Requirement
Tally the lines of the material below that contain the string "kern", and reply with the number alone.

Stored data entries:
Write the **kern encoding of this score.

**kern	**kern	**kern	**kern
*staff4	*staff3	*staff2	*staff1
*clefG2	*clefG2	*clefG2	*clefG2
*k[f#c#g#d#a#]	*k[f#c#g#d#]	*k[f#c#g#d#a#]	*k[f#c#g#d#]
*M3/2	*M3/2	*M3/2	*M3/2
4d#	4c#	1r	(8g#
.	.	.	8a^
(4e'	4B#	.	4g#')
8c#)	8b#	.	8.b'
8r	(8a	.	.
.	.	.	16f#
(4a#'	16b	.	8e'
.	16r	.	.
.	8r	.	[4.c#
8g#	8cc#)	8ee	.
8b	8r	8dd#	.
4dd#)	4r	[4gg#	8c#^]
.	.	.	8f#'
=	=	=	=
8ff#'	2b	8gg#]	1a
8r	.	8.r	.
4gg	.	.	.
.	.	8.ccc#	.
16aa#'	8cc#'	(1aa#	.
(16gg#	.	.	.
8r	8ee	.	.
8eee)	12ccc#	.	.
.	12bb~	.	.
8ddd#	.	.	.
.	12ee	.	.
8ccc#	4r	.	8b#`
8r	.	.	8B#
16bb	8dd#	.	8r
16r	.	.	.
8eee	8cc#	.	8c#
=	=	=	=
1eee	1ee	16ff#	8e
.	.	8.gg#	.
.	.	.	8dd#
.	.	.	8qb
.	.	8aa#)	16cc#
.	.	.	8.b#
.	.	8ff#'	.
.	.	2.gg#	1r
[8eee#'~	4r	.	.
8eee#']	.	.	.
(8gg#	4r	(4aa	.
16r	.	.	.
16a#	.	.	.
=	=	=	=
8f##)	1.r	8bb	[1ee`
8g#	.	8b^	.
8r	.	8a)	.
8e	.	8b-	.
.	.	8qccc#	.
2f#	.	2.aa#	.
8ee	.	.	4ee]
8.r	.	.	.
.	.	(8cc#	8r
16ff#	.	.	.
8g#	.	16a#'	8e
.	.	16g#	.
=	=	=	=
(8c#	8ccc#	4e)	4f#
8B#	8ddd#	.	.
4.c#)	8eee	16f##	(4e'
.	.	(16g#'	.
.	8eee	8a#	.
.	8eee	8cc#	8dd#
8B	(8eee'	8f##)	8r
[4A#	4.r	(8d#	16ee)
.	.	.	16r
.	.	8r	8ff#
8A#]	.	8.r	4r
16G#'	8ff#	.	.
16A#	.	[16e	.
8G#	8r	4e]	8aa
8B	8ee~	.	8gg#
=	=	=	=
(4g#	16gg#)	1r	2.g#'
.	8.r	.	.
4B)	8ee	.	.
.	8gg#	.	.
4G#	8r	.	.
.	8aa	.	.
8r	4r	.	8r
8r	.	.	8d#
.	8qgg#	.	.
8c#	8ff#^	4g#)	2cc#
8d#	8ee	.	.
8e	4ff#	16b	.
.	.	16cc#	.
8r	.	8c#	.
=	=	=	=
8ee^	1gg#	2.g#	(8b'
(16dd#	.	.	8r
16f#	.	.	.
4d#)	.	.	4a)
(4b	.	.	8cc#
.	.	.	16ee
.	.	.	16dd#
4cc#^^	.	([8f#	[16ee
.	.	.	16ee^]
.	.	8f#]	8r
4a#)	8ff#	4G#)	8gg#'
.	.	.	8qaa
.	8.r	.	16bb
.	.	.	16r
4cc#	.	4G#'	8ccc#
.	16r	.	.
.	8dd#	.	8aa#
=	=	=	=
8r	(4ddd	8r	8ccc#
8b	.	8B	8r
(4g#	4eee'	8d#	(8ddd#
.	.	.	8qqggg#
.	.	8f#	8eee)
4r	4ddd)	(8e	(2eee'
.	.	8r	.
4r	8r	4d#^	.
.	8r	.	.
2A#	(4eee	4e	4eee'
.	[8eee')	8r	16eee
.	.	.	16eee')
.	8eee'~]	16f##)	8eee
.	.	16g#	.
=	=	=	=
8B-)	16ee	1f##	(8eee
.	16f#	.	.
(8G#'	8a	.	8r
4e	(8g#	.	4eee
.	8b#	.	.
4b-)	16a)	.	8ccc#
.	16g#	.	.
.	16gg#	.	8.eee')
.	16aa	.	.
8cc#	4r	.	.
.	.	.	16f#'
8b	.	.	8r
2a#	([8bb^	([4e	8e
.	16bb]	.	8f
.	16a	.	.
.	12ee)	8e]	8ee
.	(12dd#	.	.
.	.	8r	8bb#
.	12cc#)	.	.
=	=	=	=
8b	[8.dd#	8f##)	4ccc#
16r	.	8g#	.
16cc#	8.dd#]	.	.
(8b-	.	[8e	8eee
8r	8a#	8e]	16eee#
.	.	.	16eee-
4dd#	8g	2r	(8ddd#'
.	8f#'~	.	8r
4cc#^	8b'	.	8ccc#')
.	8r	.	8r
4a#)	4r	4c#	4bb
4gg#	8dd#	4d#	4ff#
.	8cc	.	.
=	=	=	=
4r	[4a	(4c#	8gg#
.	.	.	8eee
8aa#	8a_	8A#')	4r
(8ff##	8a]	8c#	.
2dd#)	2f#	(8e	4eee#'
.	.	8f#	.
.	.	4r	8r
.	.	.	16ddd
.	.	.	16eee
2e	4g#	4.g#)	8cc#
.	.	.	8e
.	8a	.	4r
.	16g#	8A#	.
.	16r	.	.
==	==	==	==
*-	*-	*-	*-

Solution to the exercise
2